» 수행 과제: 아래 항목에서 단어 "lampshade"가 포함된 줄을 모두 찾아 한 줄도 빠짐없이 옮겨 적으세요.

» 제공 자료:
==*==

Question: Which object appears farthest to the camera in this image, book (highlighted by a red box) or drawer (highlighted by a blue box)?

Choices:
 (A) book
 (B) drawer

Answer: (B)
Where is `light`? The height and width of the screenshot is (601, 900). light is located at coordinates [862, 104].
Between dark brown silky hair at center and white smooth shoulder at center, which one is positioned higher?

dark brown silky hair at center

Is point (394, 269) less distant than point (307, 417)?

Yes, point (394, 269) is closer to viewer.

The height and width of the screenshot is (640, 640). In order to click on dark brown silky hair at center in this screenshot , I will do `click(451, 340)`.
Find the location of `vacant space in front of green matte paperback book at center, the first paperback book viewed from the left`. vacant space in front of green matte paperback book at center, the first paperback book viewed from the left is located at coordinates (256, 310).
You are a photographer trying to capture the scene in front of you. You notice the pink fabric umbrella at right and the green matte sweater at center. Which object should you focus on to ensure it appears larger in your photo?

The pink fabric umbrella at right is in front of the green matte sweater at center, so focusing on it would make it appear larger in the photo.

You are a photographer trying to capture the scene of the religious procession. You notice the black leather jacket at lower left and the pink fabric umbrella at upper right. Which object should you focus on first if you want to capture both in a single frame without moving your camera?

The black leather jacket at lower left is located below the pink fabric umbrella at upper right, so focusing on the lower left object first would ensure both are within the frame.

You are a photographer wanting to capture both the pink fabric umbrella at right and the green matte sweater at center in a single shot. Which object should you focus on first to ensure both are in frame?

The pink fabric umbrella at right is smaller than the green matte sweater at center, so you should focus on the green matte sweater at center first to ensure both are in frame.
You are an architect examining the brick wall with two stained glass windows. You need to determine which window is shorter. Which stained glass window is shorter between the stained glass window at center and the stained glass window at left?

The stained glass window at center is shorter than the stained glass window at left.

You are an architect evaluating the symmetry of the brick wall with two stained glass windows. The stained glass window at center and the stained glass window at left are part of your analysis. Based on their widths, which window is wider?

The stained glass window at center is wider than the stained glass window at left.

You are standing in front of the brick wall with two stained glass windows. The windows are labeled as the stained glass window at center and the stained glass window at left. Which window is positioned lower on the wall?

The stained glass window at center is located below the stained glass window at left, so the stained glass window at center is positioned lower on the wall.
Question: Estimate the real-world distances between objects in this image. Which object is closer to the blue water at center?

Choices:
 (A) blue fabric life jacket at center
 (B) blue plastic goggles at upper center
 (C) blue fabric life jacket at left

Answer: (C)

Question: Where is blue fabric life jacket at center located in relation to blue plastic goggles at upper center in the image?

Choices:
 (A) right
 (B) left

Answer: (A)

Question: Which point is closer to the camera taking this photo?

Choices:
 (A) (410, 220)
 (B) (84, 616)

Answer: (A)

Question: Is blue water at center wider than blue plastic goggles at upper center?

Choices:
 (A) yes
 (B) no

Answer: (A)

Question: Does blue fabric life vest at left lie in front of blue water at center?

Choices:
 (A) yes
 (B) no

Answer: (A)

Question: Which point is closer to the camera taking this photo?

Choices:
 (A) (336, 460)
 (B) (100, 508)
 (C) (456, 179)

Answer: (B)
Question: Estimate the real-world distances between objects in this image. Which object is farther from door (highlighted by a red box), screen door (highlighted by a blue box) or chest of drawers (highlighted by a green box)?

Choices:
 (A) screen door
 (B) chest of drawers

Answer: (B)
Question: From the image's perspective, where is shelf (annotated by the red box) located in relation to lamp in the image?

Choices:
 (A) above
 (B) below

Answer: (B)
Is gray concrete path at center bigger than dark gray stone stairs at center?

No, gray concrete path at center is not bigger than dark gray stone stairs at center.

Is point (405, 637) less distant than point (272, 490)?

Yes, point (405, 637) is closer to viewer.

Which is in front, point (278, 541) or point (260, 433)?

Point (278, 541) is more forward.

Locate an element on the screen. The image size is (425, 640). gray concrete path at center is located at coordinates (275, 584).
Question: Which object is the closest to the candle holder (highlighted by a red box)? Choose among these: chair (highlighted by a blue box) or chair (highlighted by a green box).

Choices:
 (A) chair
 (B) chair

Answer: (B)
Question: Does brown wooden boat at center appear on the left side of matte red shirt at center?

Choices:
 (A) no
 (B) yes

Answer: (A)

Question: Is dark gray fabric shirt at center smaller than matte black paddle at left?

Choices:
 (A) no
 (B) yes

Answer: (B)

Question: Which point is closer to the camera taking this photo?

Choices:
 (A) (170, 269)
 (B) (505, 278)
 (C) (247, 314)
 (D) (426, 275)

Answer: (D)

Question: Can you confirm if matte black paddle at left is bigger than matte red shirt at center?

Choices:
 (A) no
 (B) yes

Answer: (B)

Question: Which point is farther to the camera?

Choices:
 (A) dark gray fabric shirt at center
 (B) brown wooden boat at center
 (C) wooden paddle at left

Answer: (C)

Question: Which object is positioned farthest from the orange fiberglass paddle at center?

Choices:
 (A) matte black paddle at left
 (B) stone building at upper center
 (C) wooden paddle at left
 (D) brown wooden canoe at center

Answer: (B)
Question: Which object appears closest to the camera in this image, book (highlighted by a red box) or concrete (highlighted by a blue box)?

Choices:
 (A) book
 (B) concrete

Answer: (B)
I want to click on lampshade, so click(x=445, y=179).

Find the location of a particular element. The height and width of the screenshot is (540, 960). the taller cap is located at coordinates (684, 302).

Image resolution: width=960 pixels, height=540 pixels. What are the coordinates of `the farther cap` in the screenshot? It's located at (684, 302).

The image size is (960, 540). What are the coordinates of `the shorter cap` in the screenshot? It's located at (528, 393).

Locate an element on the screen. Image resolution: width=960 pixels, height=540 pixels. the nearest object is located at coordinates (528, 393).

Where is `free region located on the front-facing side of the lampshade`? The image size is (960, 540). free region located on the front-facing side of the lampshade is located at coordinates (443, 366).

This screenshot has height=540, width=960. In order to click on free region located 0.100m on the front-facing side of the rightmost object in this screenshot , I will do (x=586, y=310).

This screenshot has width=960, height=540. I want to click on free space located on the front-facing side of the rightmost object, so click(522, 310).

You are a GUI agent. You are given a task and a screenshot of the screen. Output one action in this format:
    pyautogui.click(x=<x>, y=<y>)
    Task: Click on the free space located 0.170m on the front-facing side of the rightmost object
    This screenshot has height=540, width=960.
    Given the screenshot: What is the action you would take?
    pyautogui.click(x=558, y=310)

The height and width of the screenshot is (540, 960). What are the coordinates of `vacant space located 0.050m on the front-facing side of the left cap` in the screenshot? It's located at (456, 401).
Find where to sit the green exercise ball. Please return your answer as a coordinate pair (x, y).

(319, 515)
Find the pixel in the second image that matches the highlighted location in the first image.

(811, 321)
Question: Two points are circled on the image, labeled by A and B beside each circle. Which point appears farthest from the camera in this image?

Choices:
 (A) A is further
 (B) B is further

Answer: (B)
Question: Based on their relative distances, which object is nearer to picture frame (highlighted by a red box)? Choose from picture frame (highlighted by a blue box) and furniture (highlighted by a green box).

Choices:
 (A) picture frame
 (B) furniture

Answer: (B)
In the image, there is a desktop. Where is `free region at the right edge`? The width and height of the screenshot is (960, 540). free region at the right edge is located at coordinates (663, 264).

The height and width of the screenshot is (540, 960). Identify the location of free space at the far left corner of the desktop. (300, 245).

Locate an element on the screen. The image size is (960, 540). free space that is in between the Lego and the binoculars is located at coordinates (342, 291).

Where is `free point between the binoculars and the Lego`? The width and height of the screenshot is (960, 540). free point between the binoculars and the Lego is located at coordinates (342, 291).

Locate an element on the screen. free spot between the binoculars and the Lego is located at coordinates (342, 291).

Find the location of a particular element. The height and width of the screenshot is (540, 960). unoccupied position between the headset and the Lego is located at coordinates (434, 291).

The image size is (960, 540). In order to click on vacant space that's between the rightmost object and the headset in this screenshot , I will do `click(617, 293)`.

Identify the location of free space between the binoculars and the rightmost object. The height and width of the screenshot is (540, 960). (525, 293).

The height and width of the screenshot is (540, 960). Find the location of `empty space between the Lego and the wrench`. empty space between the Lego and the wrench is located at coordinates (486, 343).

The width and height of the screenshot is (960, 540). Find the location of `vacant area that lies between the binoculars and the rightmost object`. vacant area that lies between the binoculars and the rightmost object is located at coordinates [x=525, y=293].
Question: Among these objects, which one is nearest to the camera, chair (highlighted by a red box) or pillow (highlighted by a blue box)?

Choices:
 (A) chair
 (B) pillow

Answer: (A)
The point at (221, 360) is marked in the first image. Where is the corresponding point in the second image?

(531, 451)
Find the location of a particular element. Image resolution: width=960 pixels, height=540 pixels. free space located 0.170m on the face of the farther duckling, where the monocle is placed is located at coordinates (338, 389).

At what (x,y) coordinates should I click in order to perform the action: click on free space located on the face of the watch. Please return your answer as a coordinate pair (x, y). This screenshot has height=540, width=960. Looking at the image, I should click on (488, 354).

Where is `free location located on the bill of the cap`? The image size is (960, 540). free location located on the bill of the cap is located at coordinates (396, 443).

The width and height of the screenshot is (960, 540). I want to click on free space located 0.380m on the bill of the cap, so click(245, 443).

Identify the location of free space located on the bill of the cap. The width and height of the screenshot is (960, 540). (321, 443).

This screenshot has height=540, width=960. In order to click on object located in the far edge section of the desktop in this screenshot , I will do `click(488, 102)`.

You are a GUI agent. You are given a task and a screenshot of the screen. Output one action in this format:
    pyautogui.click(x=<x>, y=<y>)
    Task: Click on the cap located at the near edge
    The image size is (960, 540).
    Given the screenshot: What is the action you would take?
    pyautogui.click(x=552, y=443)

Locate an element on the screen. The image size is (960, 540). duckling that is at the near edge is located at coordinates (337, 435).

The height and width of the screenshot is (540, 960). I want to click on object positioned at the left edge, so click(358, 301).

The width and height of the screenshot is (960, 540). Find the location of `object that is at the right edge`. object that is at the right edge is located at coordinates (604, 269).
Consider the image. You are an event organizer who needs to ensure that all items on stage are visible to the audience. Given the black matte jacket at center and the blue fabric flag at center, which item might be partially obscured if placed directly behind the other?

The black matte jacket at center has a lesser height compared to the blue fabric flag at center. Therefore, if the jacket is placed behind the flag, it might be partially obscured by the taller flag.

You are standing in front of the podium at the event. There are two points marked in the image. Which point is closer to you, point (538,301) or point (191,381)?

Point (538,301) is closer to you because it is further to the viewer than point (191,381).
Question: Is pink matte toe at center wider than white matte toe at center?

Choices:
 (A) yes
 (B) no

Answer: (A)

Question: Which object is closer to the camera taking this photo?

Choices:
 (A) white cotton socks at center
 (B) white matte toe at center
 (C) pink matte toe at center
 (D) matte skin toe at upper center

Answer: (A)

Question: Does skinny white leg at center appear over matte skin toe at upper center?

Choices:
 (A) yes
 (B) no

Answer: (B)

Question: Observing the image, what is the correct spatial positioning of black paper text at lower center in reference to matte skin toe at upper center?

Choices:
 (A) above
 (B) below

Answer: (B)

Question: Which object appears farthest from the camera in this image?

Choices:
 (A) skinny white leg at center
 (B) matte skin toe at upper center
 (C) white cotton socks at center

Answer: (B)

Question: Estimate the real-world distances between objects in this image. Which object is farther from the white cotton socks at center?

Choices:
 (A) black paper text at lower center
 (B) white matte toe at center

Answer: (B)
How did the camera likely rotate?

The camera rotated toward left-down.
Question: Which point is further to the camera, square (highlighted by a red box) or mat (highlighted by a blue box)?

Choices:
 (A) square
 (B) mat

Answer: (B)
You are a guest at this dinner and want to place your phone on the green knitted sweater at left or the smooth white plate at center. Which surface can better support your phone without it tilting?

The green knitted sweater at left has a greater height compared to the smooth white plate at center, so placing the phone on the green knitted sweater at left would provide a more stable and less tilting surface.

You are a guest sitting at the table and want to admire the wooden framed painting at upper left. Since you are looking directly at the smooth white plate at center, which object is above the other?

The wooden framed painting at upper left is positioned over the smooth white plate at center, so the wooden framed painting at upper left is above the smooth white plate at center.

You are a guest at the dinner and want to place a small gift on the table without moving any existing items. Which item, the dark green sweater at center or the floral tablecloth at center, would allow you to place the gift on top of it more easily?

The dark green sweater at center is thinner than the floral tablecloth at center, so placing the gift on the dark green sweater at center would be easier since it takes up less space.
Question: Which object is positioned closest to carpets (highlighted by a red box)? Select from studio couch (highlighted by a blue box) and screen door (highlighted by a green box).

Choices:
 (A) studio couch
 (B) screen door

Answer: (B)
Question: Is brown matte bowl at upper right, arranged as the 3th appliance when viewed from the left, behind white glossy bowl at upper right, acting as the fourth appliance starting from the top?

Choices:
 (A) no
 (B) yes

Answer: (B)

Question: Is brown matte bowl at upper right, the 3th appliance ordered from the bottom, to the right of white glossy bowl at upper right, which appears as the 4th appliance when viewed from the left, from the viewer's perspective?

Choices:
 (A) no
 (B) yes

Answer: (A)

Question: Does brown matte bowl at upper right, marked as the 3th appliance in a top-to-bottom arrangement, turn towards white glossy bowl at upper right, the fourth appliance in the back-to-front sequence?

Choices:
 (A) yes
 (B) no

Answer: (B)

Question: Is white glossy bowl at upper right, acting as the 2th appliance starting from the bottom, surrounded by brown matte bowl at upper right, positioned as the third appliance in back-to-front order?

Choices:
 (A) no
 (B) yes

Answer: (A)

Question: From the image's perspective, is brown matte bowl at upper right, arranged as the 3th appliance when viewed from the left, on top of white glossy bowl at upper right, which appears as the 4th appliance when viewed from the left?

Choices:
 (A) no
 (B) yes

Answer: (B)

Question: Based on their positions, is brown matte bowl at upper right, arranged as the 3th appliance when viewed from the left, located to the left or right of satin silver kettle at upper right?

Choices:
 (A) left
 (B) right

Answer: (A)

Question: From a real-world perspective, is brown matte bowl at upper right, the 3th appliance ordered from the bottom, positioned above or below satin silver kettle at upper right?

==*==

» 과제 정답:
I want to click on lampshade, so click(x=445, y=179).
Where is `free region located on the front-facing side of the lampshade`? The image size is (960, 540). free region located on the front-facing side of the lampshade is located at coordinates (443, 366).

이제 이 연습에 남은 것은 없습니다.